** Supplied information **

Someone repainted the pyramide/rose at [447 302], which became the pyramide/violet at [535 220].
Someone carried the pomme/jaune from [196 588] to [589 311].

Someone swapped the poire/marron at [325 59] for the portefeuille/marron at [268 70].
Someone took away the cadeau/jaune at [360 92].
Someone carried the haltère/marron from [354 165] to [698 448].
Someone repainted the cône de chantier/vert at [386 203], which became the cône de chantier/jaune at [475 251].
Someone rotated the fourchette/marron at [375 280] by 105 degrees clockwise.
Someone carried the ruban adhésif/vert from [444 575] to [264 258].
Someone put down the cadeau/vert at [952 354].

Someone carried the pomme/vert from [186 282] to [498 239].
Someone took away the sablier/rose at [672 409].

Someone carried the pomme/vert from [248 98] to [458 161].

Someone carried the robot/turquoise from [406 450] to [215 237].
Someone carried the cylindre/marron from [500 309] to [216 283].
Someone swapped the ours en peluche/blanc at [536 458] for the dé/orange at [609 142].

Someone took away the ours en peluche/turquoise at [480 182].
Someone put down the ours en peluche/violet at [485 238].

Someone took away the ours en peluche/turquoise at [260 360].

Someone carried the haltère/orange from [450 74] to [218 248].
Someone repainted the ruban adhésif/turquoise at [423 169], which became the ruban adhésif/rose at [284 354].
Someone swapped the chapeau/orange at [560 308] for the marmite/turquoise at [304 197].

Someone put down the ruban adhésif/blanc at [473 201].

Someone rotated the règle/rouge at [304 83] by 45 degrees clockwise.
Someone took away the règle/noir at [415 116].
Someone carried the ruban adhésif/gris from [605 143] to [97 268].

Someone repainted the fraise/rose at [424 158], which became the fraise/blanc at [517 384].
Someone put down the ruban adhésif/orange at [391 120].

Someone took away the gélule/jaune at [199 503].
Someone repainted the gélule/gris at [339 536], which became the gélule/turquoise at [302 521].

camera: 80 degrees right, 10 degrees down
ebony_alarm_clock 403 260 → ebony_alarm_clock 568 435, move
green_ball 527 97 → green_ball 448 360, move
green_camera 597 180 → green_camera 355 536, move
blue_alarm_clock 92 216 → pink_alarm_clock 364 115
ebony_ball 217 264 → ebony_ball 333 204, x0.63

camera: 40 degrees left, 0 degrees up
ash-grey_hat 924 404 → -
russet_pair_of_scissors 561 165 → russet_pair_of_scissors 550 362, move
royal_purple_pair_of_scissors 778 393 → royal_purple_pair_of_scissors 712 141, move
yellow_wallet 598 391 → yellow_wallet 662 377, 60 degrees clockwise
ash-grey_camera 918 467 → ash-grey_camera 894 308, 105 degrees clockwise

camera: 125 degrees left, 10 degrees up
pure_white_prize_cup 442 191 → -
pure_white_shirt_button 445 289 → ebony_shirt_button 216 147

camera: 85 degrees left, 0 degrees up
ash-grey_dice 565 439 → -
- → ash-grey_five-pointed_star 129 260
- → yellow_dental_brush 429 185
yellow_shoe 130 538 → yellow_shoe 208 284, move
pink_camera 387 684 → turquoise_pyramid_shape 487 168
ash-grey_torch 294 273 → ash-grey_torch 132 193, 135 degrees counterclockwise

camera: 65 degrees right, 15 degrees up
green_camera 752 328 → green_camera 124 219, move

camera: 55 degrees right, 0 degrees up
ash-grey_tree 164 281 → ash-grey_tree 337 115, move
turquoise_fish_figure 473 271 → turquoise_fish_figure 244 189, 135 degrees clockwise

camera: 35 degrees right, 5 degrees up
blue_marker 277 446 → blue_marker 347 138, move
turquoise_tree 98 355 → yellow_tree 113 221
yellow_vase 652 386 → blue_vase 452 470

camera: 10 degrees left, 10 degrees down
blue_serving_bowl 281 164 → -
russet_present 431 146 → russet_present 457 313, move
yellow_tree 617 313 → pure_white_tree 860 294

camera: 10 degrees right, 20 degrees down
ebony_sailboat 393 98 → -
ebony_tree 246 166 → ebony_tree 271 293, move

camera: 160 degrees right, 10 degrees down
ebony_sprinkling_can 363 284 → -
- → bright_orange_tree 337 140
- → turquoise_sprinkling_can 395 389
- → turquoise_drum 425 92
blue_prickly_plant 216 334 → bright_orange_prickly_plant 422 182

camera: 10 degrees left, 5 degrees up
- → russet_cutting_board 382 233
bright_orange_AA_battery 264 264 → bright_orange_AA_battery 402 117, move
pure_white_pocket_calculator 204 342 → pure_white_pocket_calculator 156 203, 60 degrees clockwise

** Task statement **
All of the data above should be reproduced exactly.

** Final answer **
Someone repainted the pyramide/rose at [447 302], which became the pyramide/violet at [535 220].
Someone carried the pomme/jaune from [196 588] to [589 311].

Someone swapped the poire/marron at [325 59] for the portefeuille/marron at [268 70].
Someone took away the cadeau/jaune at [360 92].
Someone carried the haltère/marron from [354 165] to [698 448].
Someone repainted the cône de chantier/vert at [386 203], which became the cône de chantier/jaune at [475 251].
Someone rotated the fourchette/marron at [375 280] by 105 degrees clockwise.
Someone carried the ruban adhésif/vert from [444 575] to [264 258].
Someone put down the cadeau/vert at [952 354].

Someone carried the pomme/vert from [186 282] to [498 239].
Someone took away the sablier/rose at [672 409].

Someone carried the pomme/vert from [248 98] to [458 161].

Someone carried the robot/turquoise from [406 450] to [215 237].
Someone carried the cylindre/marron from [500 309] to [216 283].
Someone swapped the ours en peluche/blanc at [536 458] for the dé/orange at [609 142].

Someone took away the ours en peluche/turquoise at [480 182].
Someone put down the ours en peluche/violet at [485 238].

Someone took away the ours en peluche/turquoise at [260 360].

Someone carried the haltère/orange from [450 74] to [218 248].
Someone repainted the ruban adhésif/turquoise at [423 169], which became the ruban adhésif/rose at [284 354].
Someone swapped the chapeau/orange at [560 308] for the marmite/turquoise at [304 197].

Someone put down the ruban adhésif/blanc at [473 201].

Someone rotated the règle/rouge at [304 83] by 45 degrees clockwise.
Someone took away the règle/noir at [415 116].
Someone carried the ruban adhésif/gris from [605 143] to [97 268].

Someone repainted the fraise/rose at [424 158], which became the fraise/blanc at [517 384].
Someone put down the ruban adhésif/orange at [391 120].

Someone took away the gélule/jaune at [199 503].
Someone repainted the gélule/gris at [339 536], which became the gélule/turquoise at [302 521].

camera: 80 degrees right, 10 degrees down
ebony_alarm_clock 403 260 → ebony_alarm_clock 568 435, move
green_ball 527 97 → green_ball 448 360, move
green_camera 597 180 → green_camera 355 536, move
blue_alarm_clock 92 216 → pink_alarm_clock 364 115
ebony_ball 217 264 → ebony_ball 333 204, x0.63

camera: 40 degrees left, 0 degrees up
ash-grey_hat 924 404 → -
russet_pair_of_scissors 561 165 → russet_pair_of_scissors 550 362, move
royal_purple_pair_of_scissors 778 393 → royal_purple_pair_of_scissors 712 141, move
yellow_wallet 598 391 → yellow_wallet 662 377, 60 degrees clockwise
ash-grey_camera 918 467 → ash-grey_camera 894 308, 105 degrees clockwise

camera: 125 degrees left, 10 degrees up
pure_white_prize_cup 442 191 → -
pure_white_shirt_button 445 289 → ebony_shirt_button 216 147

camera: 85 degrees left, 0 degrees up
ash-grey_dice 565 439 → -
- → ash-grey_five-pointed_star 129 260
- → yellow_dental_brush 429 185
yellow_shoe 130 538 → yellow_shoe 208 284, move
pink_camera 387 684 → turquoise_pyramid_shape 487 168
ash-grey_torch 294 273 → ash-grey_torch 132 193, 135 degrees counterclockwise

camera: 65 degrees right, 15 degrees up
green_camera 752 328 → green_camera 124 219, move

camera: 55 degrees right, 0 degrees up
ash-grey_tree 164 281 → ash-grey_tree 337 115, move
turquoise_fish_figure 473 271 → turquoise_fish_figure 244 189, 135 degrees clockwise

camera: 35 degrees right, 5 degrees up
blue_marker 277 446 → blue_marker 347 138, move
turquoise_tree 98 355 → yellow_tree 113 221
yellow_vase 652 386 → blue_vase 452 470

camera: 10 degrees left, 10 degrees down
blue_serving_bowl 281 164 → -
russet_present 431 146 → russet_present 457 313, move
yellow_tree 617 313 → pure_white_tree 860 294

camera: 10 degrees right, 20 degrees down
ebony_sailboat 393 98 → -
ebony_tree 246 166 → ebony_tree 271 293, move

camera: 160 degrees right, 10 degrees down
ebony_sprinkling_can 363 284 → -
- → bright_orange_tree 337 140
- → turquoise_sprinkling_can 395 389
- → turquoise_drum 425 92
blue_prickly_plant 216 334 → bright_orange_prickly_plant 422 182

camera: 10 degrees left, 5 degrees up
- → russet_cutting_board 382 233
bright_orange_AA_battery 264 264 → bright_orange_AA_battery 402 117, move
pure_white_pocket_calculator 204 342 → pure_white_pocket_calculator 156 203, 60 degrees clockwise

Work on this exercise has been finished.